Gather every line below that contains the string "kern", copying each one in full.

_Data for the task_.
* * *

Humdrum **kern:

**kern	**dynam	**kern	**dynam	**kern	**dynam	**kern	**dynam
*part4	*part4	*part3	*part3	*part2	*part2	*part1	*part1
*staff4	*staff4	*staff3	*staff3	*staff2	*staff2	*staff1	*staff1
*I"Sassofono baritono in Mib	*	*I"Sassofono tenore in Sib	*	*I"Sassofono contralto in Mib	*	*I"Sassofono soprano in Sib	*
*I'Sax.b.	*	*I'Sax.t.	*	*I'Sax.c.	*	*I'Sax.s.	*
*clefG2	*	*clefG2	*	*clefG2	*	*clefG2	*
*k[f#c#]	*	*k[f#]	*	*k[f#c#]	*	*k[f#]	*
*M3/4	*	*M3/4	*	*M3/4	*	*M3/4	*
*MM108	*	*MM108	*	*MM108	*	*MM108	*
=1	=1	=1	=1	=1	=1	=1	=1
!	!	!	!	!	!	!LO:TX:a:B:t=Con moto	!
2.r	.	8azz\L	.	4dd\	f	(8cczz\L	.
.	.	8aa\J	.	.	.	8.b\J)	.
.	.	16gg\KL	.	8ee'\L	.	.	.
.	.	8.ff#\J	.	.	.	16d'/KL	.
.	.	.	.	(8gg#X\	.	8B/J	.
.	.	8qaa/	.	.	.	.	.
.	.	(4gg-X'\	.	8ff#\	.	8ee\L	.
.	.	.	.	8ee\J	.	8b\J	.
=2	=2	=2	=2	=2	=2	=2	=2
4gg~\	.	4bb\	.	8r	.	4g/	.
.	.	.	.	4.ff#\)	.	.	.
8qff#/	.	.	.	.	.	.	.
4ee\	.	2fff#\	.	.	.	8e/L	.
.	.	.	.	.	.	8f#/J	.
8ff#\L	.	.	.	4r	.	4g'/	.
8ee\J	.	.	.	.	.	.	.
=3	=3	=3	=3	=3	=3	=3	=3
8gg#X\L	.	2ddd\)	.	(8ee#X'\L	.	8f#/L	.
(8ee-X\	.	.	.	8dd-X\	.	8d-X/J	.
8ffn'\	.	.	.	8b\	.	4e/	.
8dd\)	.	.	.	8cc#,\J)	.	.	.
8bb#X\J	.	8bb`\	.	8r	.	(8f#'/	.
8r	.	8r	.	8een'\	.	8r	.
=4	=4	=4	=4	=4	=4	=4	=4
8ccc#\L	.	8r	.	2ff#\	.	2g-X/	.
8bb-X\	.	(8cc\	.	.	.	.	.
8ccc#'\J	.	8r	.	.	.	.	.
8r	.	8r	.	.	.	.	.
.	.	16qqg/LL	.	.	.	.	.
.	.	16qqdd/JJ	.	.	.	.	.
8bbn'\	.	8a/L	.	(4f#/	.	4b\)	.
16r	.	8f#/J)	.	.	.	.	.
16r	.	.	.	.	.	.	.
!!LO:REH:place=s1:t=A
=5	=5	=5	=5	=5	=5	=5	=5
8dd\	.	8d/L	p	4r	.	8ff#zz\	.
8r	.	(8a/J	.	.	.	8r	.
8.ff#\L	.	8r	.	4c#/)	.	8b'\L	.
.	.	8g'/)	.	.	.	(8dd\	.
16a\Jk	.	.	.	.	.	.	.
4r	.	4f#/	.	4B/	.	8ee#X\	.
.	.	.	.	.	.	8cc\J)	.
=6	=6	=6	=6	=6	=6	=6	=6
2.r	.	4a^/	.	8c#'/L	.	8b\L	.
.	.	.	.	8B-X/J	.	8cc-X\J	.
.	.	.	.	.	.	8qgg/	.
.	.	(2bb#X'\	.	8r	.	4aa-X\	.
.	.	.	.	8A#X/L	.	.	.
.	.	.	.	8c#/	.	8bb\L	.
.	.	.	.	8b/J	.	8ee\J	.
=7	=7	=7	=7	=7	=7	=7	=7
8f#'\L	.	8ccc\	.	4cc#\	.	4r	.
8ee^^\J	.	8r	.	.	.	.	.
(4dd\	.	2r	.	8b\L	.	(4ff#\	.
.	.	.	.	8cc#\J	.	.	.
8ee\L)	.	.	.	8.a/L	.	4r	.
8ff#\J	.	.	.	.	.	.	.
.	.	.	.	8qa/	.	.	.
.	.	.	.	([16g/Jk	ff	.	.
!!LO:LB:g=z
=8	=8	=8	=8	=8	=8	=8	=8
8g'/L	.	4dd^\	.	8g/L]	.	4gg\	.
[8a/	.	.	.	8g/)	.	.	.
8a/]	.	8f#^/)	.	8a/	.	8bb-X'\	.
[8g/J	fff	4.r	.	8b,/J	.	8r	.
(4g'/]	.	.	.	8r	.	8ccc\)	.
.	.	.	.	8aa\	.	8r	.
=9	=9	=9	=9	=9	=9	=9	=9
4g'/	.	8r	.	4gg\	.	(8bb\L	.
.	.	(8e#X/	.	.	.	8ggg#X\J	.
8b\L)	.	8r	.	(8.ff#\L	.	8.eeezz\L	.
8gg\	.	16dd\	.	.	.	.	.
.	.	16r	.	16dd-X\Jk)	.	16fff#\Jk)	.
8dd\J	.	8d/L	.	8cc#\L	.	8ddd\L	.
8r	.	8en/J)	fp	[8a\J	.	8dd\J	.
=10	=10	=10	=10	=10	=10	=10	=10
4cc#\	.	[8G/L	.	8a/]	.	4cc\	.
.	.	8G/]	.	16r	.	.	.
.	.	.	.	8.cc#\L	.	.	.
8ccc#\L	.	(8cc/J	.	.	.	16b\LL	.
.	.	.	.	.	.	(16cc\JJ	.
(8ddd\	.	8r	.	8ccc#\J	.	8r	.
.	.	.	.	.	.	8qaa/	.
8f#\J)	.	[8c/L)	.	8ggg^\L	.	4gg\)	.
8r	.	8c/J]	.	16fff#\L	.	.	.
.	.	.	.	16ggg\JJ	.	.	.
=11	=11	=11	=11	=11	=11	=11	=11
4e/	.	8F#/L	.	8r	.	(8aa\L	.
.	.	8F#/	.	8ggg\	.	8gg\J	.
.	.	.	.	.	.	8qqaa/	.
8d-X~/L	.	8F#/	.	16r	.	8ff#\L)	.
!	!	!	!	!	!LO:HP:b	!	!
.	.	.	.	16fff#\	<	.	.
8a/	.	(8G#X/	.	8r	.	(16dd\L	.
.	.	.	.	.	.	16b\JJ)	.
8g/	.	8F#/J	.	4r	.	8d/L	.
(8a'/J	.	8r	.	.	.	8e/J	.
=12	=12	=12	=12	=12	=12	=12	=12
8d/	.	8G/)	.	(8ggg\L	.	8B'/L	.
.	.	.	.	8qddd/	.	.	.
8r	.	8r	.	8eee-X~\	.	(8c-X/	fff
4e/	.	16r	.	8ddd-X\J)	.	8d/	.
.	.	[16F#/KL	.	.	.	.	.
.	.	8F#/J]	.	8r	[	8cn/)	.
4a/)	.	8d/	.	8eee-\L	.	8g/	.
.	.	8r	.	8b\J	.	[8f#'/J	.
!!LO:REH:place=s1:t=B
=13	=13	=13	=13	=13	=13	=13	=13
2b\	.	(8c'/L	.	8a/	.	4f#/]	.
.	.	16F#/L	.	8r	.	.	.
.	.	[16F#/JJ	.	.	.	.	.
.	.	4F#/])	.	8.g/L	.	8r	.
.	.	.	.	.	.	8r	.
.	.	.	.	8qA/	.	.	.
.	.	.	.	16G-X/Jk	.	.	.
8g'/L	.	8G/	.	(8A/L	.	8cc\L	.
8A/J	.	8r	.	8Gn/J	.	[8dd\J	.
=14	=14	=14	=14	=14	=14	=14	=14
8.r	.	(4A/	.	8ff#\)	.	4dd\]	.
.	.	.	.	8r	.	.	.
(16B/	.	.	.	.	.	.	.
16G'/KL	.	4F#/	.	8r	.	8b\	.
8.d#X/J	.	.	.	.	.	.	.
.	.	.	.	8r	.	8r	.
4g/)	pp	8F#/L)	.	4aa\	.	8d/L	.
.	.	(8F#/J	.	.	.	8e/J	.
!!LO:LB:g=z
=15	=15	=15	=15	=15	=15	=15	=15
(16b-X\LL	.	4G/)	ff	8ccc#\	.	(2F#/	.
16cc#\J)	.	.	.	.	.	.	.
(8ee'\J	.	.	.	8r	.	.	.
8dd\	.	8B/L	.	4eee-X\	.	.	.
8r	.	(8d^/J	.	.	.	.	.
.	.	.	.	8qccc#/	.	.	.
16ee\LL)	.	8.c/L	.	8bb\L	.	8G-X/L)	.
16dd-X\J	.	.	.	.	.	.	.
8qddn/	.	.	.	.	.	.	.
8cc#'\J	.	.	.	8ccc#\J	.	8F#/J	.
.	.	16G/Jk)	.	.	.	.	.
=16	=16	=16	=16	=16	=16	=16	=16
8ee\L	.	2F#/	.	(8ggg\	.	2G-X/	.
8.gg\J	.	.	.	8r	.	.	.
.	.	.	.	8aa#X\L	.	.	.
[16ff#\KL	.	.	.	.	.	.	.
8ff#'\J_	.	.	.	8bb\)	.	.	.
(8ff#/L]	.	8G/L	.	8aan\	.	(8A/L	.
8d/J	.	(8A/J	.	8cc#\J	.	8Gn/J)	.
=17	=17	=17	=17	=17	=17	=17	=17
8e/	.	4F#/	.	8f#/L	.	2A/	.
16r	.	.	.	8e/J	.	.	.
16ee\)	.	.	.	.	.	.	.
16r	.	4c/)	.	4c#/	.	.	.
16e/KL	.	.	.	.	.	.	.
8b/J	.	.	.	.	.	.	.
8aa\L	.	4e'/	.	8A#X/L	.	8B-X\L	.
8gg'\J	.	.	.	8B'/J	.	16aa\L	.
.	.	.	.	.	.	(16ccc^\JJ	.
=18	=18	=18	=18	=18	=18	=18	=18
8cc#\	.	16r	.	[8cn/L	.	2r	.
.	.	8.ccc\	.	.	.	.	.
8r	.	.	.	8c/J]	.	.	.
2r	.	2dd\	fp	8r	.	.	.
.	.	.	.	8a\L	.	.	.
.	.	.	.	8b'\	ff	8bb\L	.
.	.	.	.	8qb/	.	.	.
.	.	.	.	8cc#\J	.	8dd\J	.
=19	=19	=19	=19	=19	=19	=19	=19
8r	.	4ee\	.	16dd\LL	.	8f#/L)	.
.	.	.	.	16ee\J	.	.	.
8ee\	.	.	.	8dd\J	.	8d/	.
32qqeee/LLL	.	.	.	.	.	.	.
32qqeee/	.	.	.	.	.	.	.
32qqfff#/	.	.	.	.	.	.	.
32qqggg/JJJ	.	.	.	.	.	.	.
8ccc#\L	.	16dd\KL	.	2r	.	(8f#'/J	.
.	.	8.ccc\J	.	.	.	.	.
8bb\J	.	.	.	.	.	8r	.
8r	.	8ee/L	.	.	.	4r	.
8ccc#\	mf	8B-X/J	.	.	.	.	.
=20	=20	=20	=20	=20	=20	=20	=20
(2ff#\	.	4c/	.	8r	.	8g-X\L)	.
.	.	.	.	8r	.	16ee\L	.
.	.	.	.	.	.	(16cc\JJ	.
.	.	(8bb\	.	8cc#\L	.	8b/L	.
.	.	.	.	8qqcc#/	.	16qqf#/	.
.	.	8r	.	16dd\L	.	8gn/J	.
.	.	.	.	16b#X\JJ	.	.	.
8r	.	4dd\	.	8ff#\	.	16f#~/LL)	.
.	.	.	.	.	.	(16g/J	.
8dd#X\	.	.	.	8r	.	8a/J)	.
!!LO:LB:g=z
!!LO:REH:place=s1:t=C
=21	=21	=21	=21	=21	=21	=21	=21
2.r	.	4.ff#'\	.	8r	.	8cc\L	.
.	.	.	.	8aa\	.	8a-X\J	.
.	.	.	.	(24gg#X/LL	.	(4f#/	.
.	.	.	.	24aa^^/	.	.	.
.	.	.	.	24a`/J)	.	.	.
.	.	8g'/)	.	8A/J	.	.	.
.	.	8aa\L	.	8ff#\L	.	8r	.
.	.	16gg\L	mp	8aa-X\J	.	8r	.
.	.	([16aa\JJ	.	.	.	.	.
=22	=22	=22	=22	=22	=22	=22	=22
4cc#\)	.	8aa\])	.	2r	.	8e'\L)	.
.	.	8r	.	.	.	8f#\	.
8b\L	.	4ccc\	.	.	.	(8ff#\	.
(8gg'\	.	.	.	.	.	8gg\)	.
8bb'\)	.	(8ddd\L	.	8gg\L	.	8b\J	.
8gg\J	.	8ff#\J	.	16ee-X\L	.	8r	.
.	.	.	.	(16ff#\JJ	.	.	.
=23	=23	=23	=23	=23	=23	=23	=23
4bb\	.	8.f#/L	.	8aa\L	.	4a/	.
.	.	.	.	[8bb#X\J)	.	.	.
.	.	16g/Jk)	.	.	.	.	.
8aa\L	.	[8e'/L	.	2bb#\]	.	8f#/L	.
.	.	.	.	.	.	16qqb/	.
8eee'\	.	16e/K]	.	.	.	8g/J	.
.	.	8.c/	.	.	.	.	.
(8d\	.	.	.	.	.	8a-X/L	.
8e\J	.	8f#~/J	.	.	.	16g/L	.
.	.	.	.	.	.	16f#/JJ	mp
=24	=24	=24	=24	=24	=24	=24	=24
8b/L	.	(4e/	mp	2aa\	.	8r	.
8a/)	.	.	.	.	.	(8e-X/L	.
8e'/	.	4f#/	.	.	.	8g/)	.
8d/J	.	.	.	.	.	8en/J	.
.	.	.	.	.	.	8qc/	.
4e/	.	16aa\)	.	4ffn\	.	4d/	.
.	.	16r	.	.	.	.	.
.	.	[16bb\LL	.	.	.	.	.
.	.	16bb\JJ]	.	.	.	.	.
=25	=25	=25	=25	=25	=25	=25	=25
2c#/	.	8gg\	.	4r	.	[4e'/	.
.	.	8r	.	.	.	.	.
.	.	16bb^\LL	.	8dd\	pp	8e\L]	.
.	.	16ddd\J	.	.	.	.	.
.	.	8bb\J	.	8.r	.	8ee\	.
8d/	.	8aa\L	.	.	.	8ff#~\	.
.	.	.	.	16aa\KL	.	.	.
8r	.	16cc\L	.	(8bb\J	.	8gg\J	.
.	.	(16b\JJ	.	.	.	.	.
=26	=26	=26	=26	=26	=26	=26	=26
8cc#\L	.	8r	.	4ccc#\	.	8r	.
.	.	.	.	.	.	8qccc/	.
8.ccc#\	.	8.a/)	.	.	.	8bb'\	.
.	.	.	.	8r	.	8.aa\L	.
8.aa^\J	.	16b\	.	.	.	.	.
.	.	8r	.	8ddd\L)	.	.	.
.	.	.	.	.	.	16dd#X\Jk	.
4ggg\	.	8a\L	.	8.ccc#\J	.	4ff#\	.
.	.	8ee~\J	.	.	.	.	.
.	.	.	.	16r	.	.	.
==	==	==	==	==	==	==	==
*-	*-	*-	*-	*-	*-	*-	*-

* * *

_Full answer_.
Humdrum **kern:
**kern	**dynam	**kern	**dynam	**kern	**dynam	**kern	**dynam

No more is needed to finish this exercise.